▶

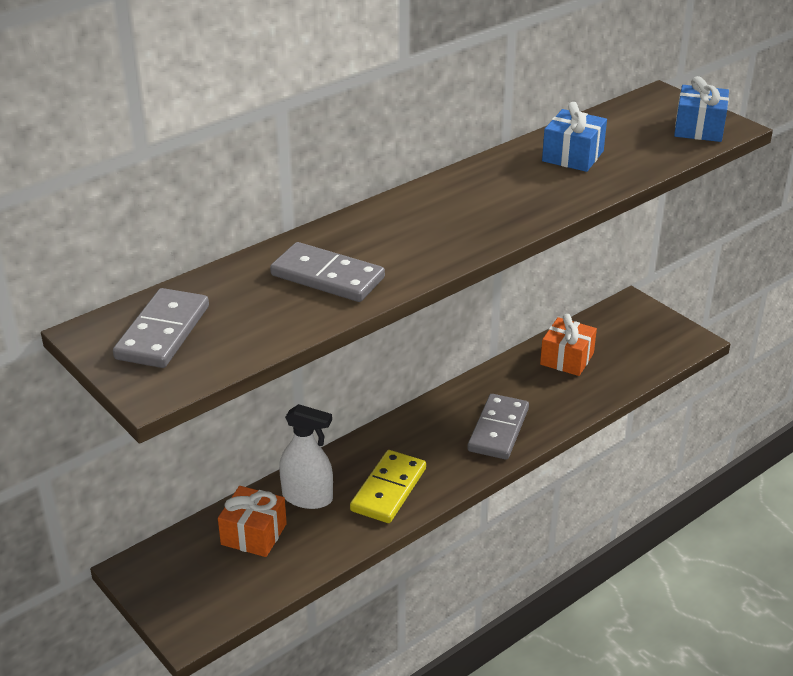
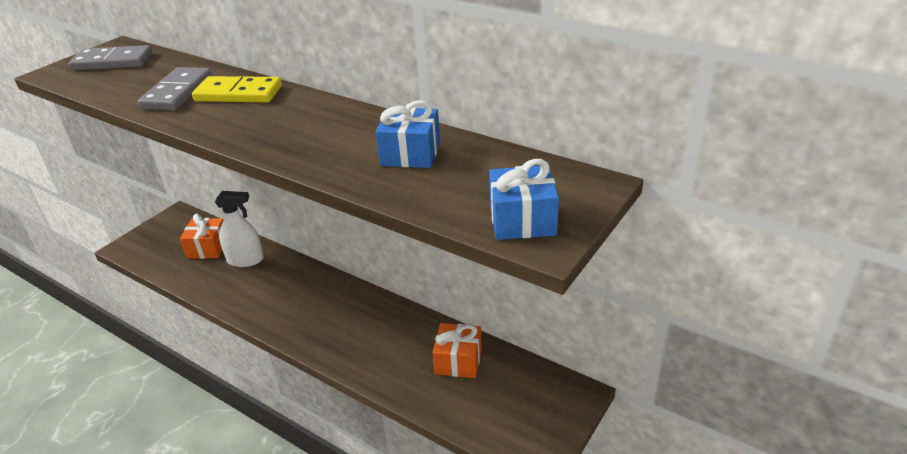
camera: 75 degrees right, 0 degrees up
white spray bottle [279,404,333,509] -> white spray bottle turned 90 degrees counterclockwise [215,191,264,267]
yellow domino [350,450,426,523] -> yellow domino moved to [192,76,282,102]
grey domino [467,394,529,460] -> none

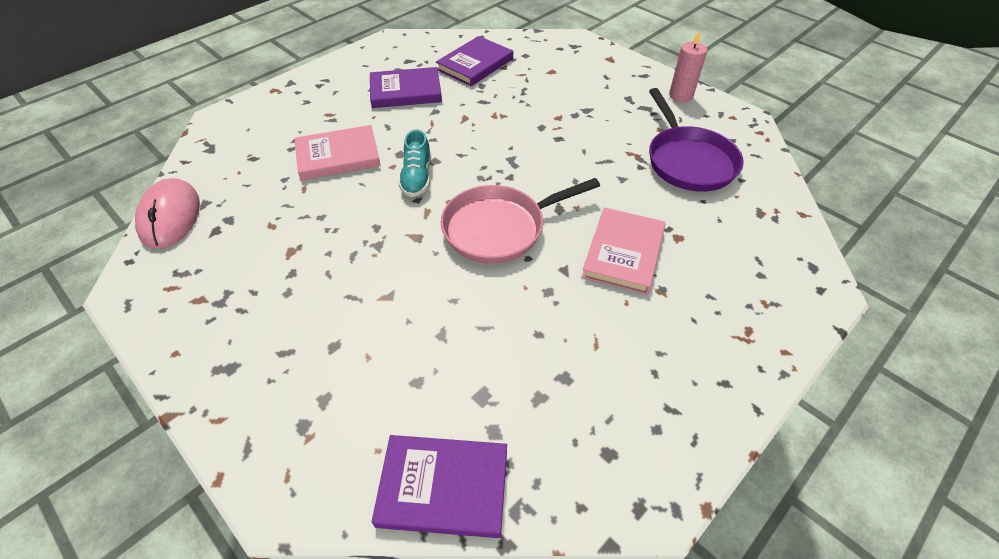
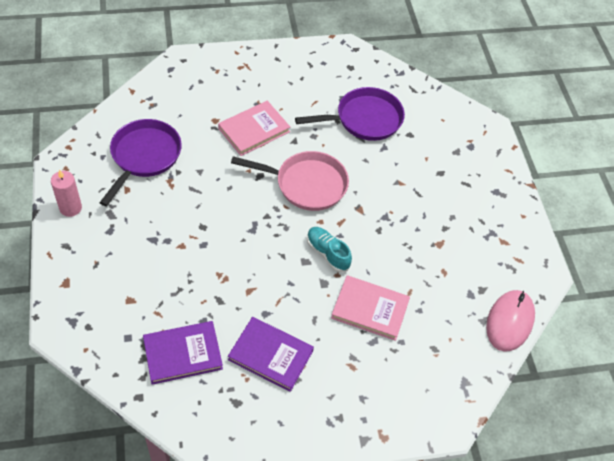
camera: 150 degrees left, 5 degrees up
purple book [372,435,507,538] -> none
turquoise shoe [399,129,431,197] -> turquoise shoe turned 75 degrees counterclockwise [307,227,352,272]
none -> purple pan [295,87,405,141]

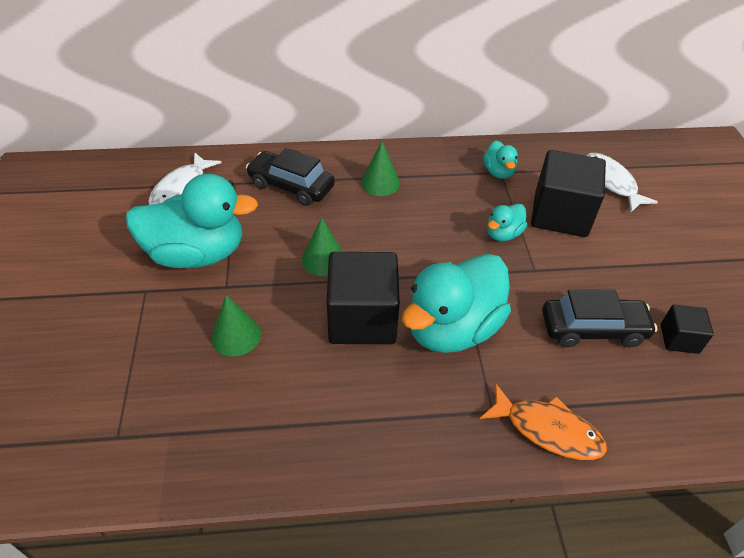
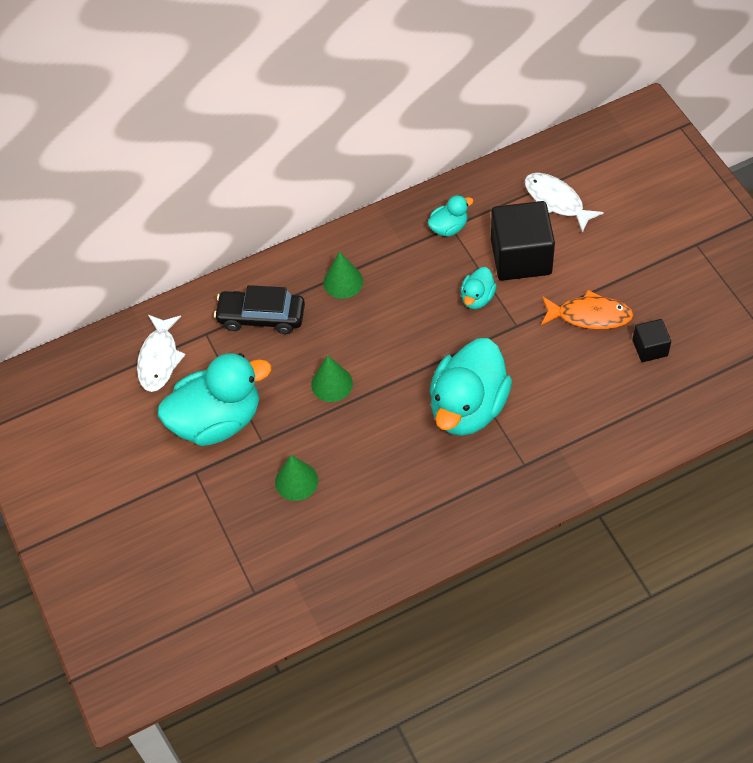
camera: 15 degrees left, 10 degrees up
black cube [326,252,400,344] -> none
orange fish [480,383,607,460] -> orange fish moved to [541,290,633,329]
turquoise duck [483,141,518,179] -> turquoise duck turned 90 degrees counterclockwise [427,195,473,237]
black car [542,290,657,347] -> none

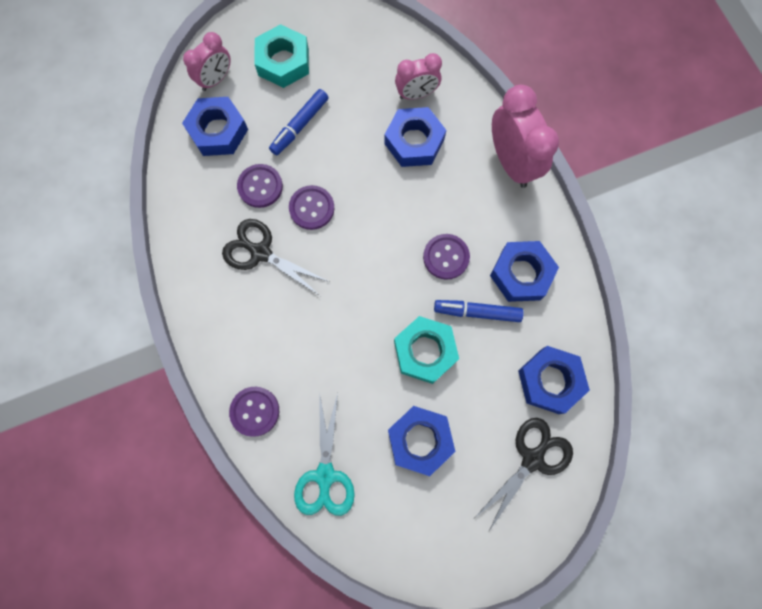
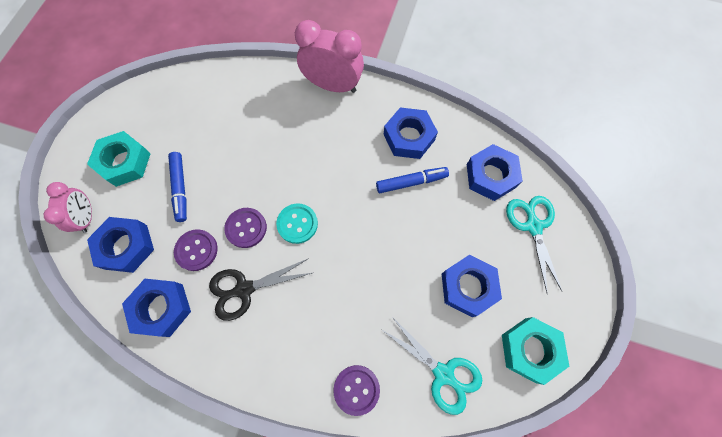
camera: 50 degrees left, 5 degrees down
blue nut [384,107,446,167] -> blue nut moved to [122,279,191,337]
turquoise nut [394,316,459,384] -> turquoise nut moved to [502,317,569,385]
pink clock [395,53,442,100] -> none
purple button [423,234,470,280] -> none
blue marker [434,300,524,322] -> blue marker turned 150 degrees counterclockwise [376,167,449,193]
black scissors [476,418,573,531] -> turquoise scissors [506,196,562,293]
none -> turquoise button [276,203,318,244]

◀

Aim of the task: The required output is an exact copy of the lines from the one with "camera: 150 degrees left, 5 degrees up" through the final line of the data above, with pictures removed.

Reply:
camera: 150 degrees left, 5 degrees up
purple book [372,435,507,538] -> none
turquoise shoe [399,129,431,197] -> turquoise shoe turned 75 degrees counterclockwise [307,227,352,272]
none -> purple pan [295,87,405,141]

camera: 15 degrees left, 10 degrees up
black cube [326,252,400,344] -> none
orange fish [480,383,607,460] -> orange fish moved to [541,290,633,329]
turquoise duck [483,141,518,179] -> turquoise duck turned 90 degrees counterclockwise [427,195,473,237]
black car [542,290,657,347] -> none

camera: 50 degrees left, 5 degrees down
blue nut [384,107,446,167] -> blue nut moved to [122,279,191,337]
turquoise nut [394,316,459,384] -> turquoise nut moved to [502,317,569,385]
pink clock [395,53,442,100] -> none
purple button [423,234,470,280] -> none
blue marker [434,300,524,322] -> blue marker turned 150 degrees counterclockwise [376,167,449,193]
black scissors [476,418,573,531] -> turquoise scissors [506,196,562,293]
none -> turquoise button [276,203,318,244]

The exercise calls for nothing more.